Task statement: Among the lines of the records below, copy those that hold the word "VBAT".

Data items
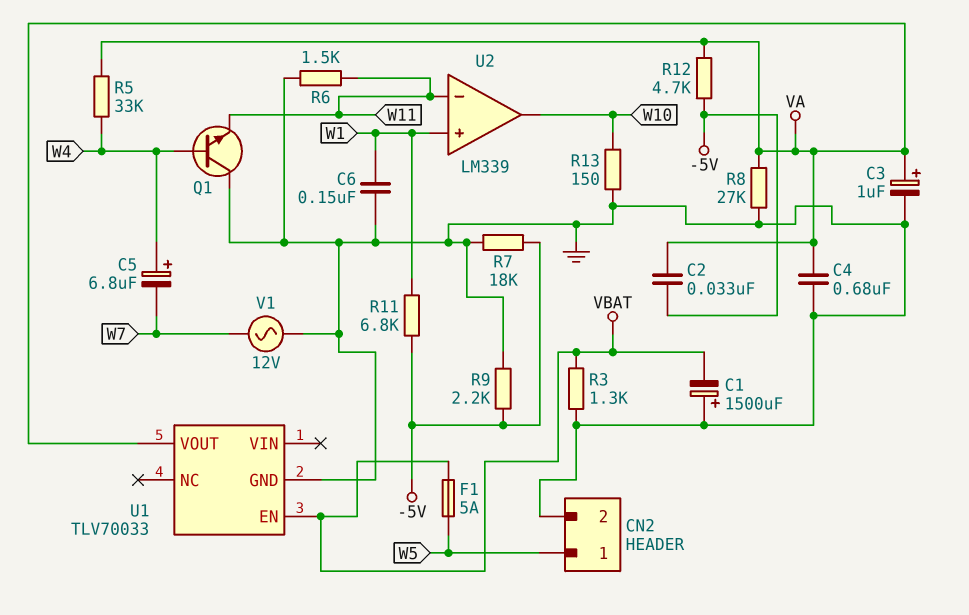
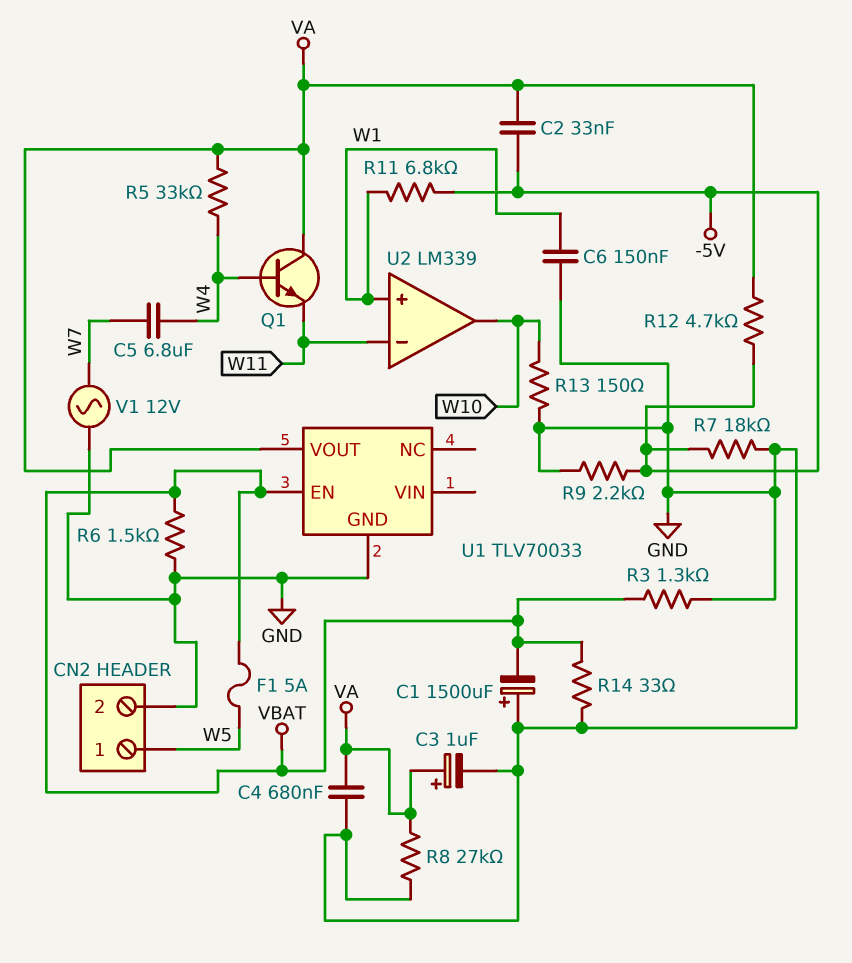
C5: 6.8uF (plus W4, minus W7) -> 6.8uF (W4, W7)
Q1: NPN (B W4, C GND, E W11) -> NPN (B W4, C VA, E W11)
R6: 1.5k (GND, W11) -> 1.5k (GND, VBAT)
R14: none -> 33 (GND, VBAT)

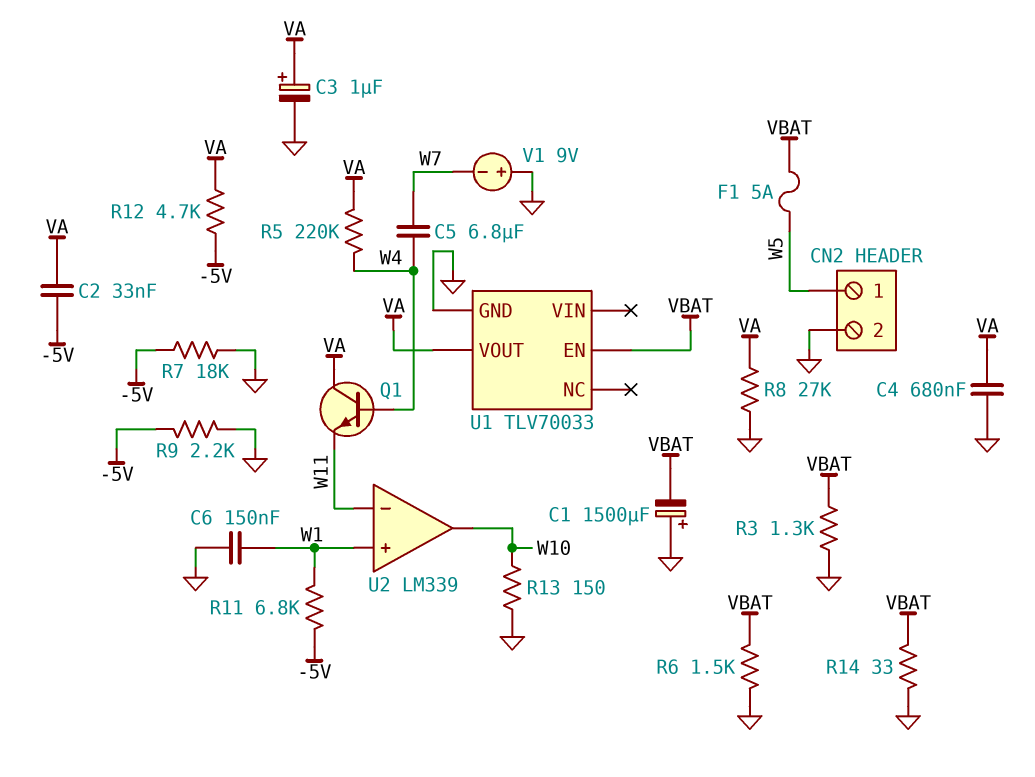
R5: 33k (VA, W4) -> 220k (VA, W4)
V1: AC 12V (GND, W7) -> 9V (plus GND, minus W7)

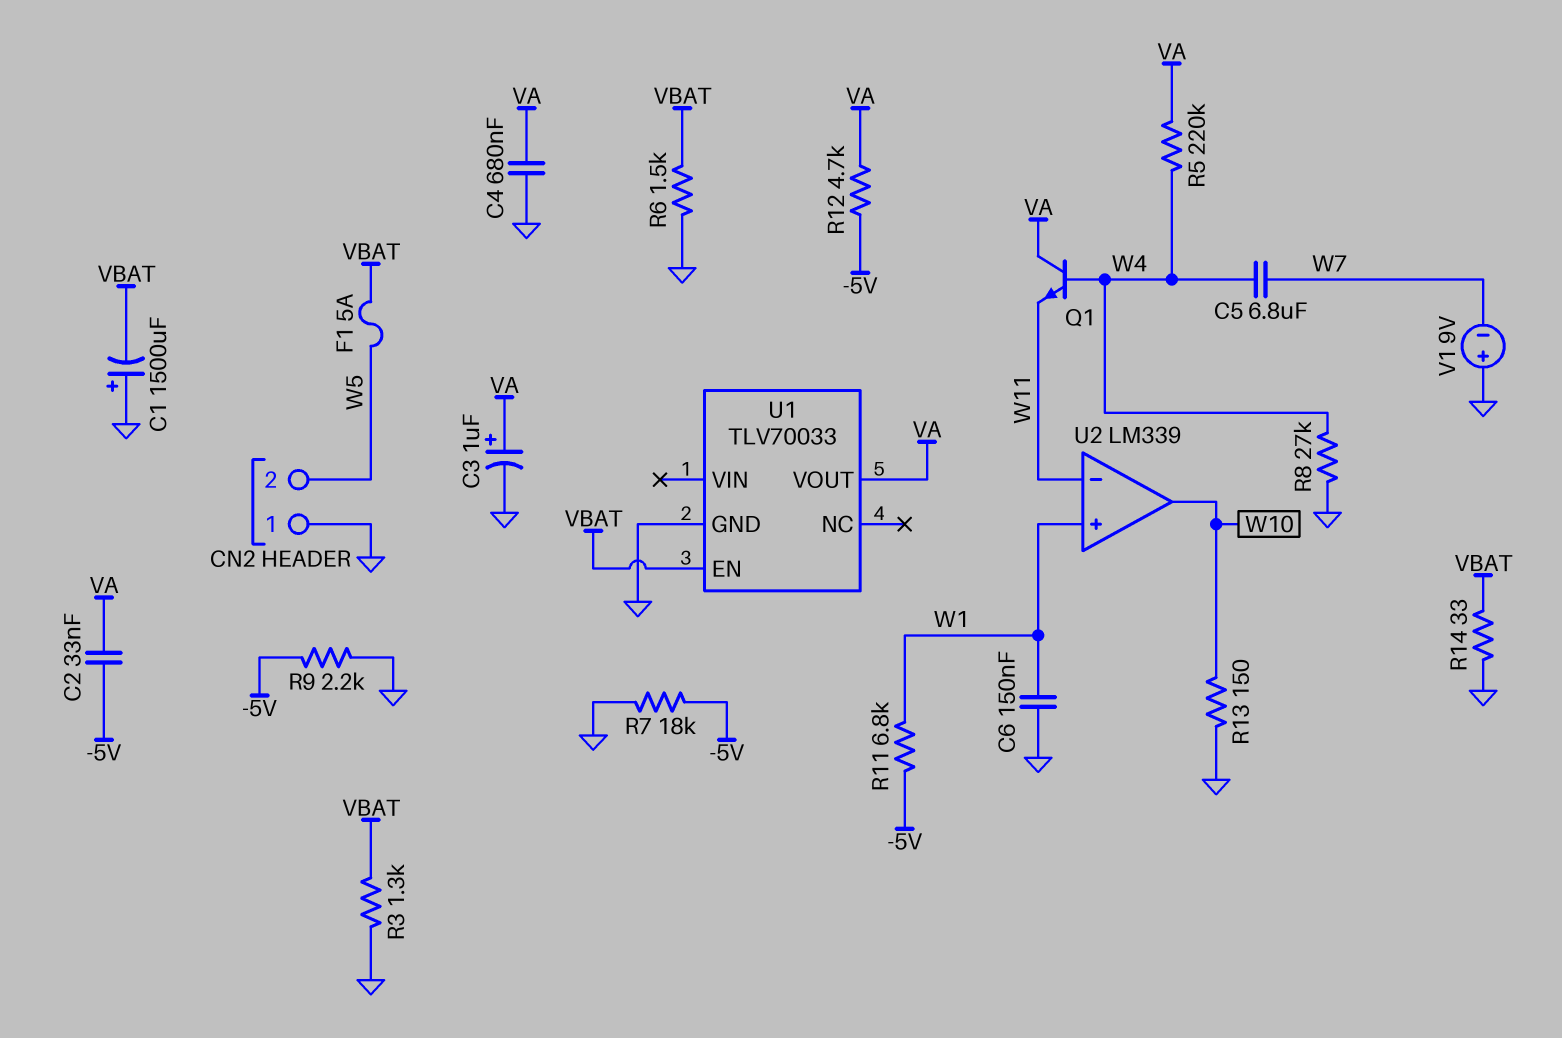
CN2 pin 1: W5 -> GND
CN2 pin 2: GND -> W5
R8: 27k (GND, VA) -> 27k (GND, W4)

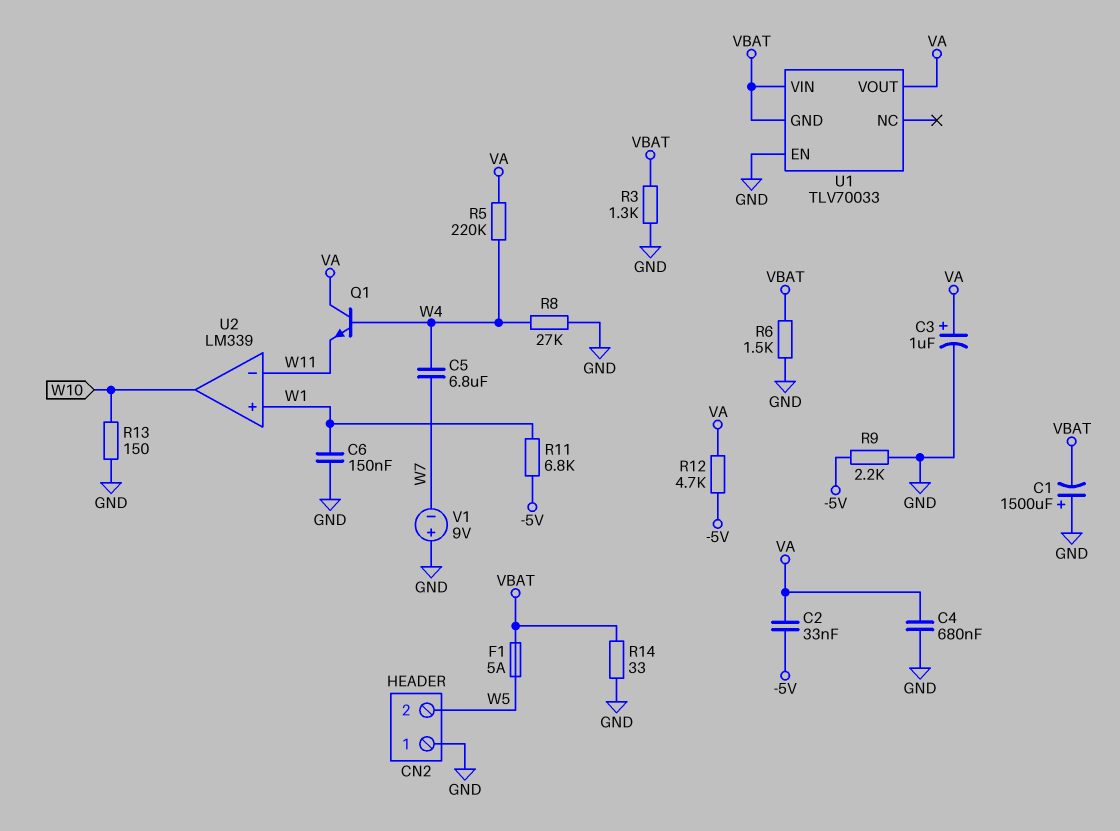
R7: 18k (-5V, GND) -> none
U1 pin EN: VBAT -> GND
U1 pin GND: GND -> VBAT
U1 pin VIN: none -> VBAT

Worked solution:
R6: 1.5k (GND, W11) -> 1.5k (GND, VBAT)
R14: none -> 33 (GND, VBAT)
U1 pin EN: VBAT -> GND
U1 pin GND: GND -> VBAT
U1 pin VIN: none -> VBAT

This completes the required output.